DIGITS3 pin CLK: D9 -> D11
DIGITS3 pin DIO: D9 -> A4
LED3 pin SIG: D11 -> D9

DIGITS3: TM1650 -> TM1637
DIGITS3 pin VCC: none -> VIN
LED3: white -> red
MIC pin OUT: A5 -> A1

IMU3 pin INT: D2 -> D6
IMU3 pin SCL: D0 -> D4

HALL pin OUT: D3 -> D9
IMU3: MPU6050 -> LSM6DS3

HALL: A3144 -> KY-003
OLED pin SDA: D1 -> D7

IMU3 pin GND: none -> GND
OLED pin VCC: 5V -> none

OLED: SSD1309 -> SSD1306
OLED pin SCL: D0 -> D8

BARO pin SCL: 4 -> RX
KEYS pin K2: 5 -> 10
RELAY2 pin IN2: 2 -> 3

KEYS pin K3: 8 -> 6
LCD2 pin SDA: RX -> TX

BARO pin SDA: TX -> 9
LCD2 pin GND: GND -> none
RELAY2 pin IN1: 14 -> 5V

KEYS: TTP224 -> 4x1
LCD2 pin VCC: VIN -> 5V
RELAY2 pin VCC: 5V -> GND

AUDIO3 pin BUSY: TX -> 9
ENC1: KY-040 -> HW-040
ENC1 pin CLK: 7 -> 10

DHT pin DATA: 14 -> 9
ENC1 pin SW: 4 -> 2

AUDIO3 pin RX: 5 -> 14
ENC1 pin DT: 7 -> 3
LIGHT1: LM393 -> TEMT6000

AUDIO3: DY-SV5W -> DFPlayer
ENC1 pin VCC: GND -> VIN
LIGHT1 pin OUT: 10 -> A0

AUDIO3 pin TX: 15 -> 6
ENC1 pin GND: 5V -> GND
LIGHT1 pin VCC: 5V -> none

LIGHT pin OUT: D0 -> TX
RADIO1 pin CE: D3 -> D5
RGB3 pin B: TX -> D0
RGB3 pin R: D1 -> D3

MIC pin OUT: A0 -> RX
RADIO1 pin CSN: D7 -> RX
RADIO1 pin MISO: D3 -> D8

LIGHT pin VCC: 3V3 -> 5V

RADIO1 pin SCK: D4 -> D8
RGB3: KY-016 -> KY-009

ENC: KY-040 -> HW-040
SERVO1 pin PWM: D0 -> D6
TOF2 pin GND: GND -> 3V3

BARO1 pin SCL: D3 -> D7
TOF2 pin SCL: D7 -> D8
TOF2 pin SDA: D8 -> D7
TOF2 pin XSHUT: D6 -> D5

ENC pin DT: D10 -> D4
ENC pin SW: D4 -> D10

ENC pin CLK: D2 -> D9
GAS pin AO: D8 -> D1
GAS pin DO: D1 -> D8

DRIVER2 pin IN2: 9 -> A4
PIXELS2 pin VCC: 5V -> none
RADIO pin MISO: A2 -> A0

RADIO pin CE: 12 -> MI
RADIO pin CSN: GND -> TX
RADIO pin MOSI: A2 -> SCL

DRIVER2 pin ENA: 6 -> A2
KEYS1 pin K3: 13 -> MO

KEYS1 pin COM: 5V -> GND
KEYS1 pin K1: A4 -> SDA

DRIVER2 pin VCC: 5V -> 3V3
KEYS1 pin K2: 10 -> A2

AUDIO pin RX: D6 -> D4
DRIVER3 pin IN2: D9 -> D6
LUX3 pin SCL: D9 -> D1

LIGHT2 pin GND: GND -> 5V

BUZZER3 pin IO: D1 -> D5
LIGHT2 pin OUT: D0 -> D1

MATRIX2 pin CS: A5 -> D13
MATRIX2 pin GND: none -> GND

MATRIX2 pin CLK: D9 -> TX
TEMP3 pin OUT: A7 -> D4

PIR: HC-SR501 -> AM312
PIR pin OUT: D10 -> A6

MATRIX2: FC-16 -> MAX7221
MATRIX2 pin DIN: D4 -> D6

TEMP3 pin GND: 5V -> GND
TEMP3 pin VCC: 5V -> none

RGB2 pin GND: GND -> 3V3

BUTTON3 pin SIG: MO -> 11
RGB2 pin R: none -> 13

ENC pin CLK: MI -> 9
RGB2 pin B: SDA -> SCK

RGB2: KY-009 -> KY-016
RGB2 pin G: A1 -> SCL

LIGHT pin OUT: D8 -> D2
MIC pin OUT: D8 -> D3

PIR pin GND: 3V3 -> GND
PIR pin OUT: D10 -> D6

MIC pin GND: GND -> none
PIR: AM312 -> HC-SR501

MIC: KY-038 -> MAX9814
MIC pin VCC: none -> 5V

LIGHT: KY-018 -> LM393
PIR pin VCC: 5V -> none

● **Aim of the exercise**
All lines from the one containing "MATRIX2 pin GND: none -> GND" through the last line of the data must be set down exactly. No other lines belong in the answer.

● **Written response**
MATRIX2 pin GND: none -> GND

MATRIX2 pin CLK: D9 -> TX
TEMP3 pin OUT: A7 -> D4

PIR: HC-SR501 -> AM312
PIR pin OUT: D10 -> A6

MATRIX2: FC-16 -> MAX7221
MATRIX2 pin DIN: D4 -> D6

TEMP3 pin GND: 5V -> GND
TEMP3 pin VCC: 5V -> none

RGB2 pin GND: GND -> 3V3

BUTTON3 pin SIG: MO -> 11
RGB2 pin R: none -> 13

ENC pin CLK: MI -> 9
RGB2 pin B: SDA -> SCK

RGB2: KY-009 -> KY-016
RGB2 pin G: A1 -> SCL

LIGHT pin OUT: D8 -> D2
MIC pin OUT: D8 -> D3

PIR pin GND: 3V3 -> GND
PIR pin OUT: D10 -> D6

MIC pin GND: GND -> none
PIR: AM312 -> HC-SR501

MIC: KY-038 -> MAX9814
MIC pin VCC: none -> 5V

LIGHT: KY-018 -> LM393
PIR pin VCC: 5V -> none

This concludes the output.